TASK REQUIREMENTS:
Quote every line of the data below as it stands, omitting pictures.

----- EXTRACTED MATERIAL

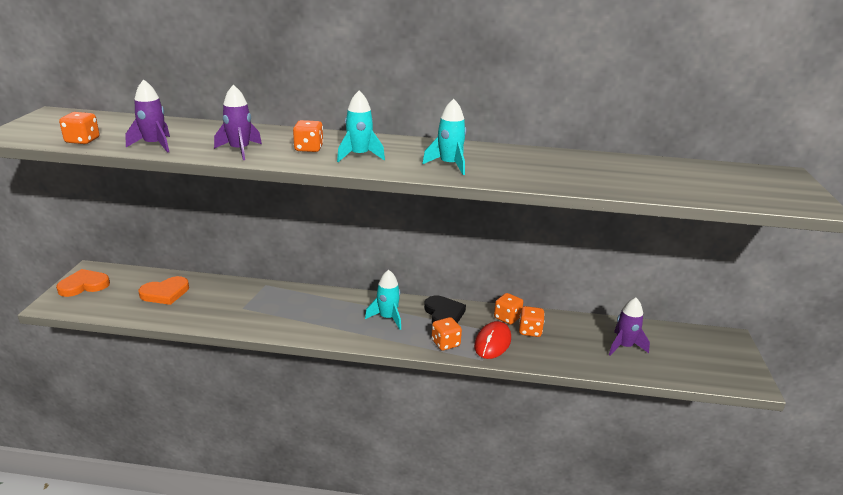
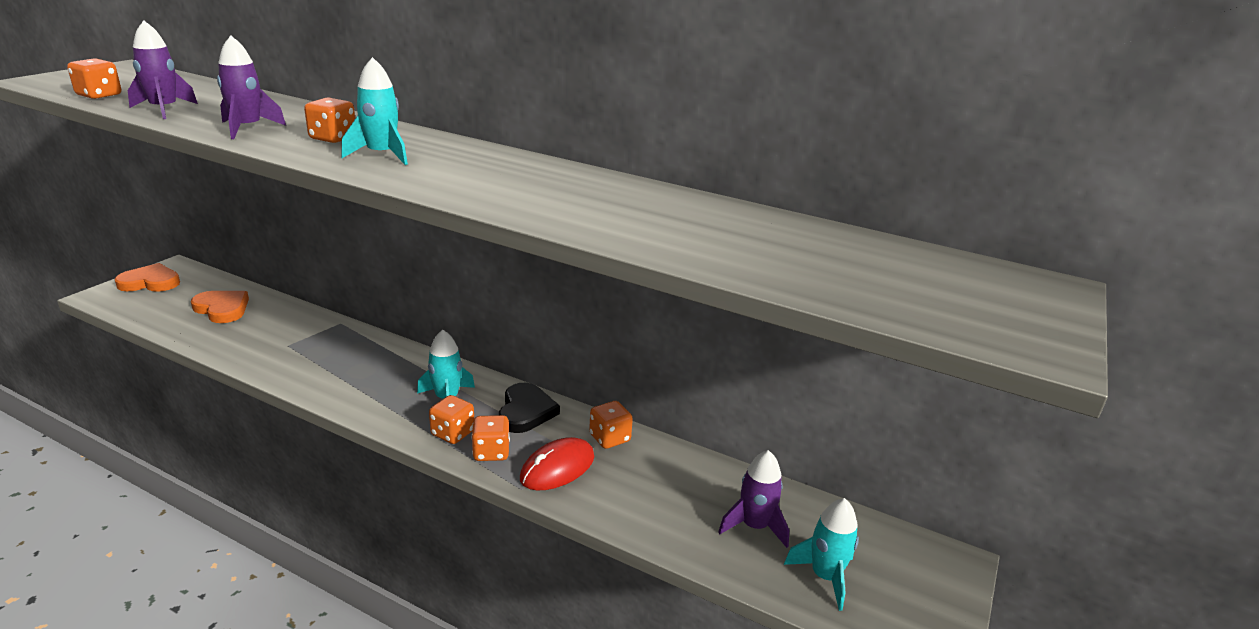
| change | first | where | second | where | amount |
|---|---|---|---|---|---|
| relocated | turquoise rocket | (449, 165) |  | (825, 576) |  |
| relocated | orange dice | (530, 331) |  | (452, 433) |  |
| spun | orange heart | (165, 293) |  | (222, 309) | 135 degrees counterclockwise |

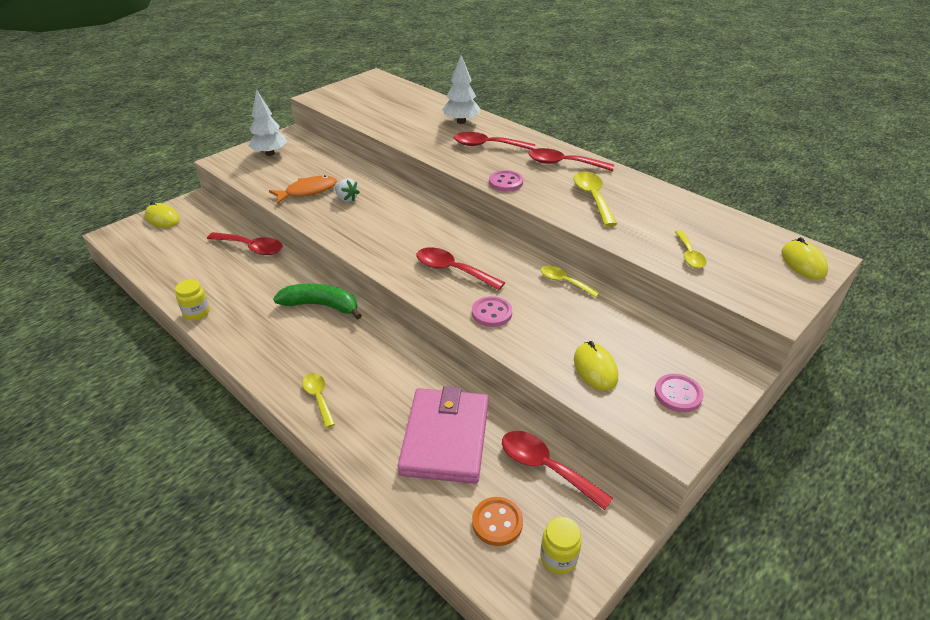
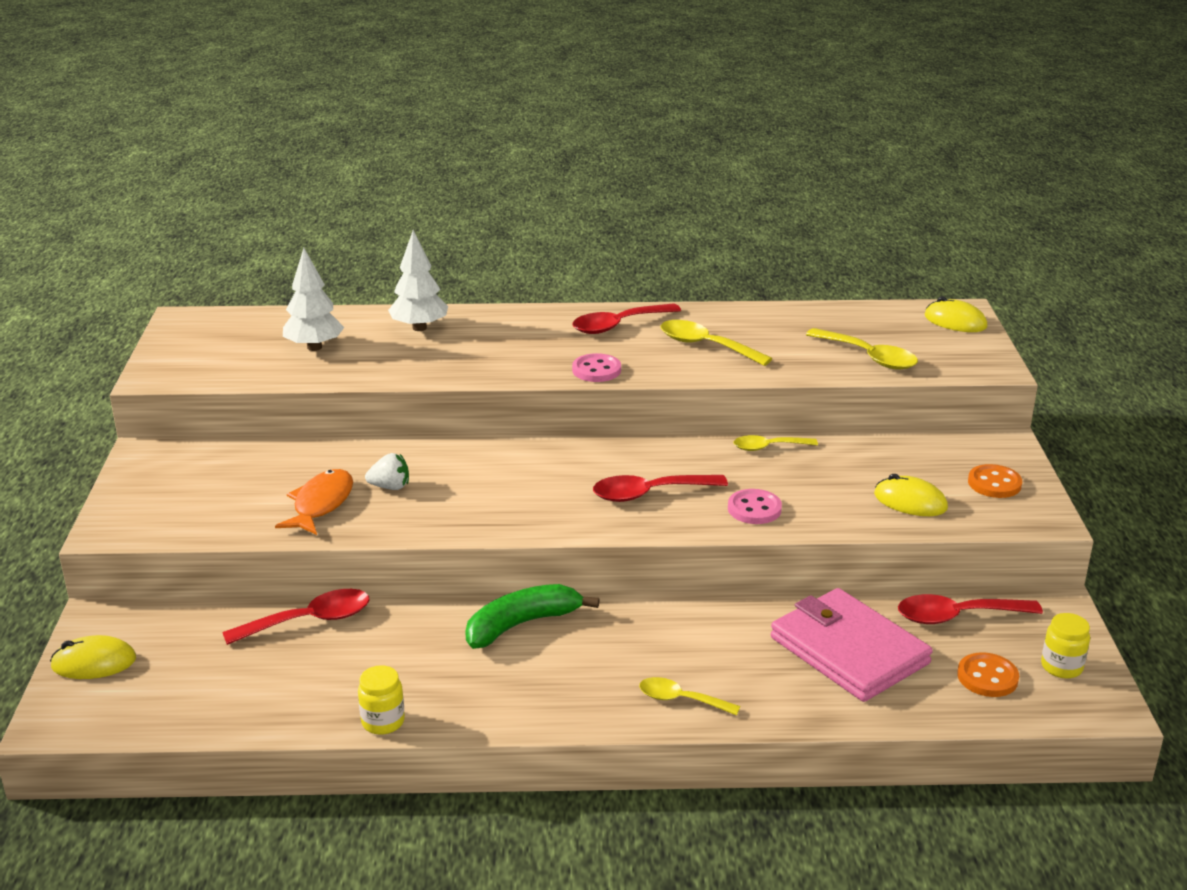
| change | first | where | second | where | amount |
|---|---|---|---|---|---|
| missing | red spoon | (487, 145) |  |  |  |
| relocated | white tree | (270, 153) |  | (314, 347) |  |
| colour | pink button | (678, 394) | orange button | (994, 483) |  |
| size | yellow spoon | (689, 255) |  | (869, 357) | x1.53 |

----------

OUTPUT OF THE TASK:
| change | first | where | second | where | amount |
|---|---|---|---|---|---|
| relocated | turquoise rocket | (449, 165) |  | (825, 576) |  |
| relocated | orange dice | (530, 331) |  | (452, 433) |  |
| spun | orange heart | (165, 293) |  | (222, 309) | 135 degrees counterclockwise |

| change | first | where | second | where | amount |
|---|---|---|---|---|---|
| missing | red spoon | (487, 145) |  |  |  |
| relocated | white tree | (270, 153) |  | (314, 347) |  |
| colour | pink button | (678, 394) | orange button | (994, 483) |  |
| size | yellow spoon | (689, 255) |  | (869, 357) | x1.53 |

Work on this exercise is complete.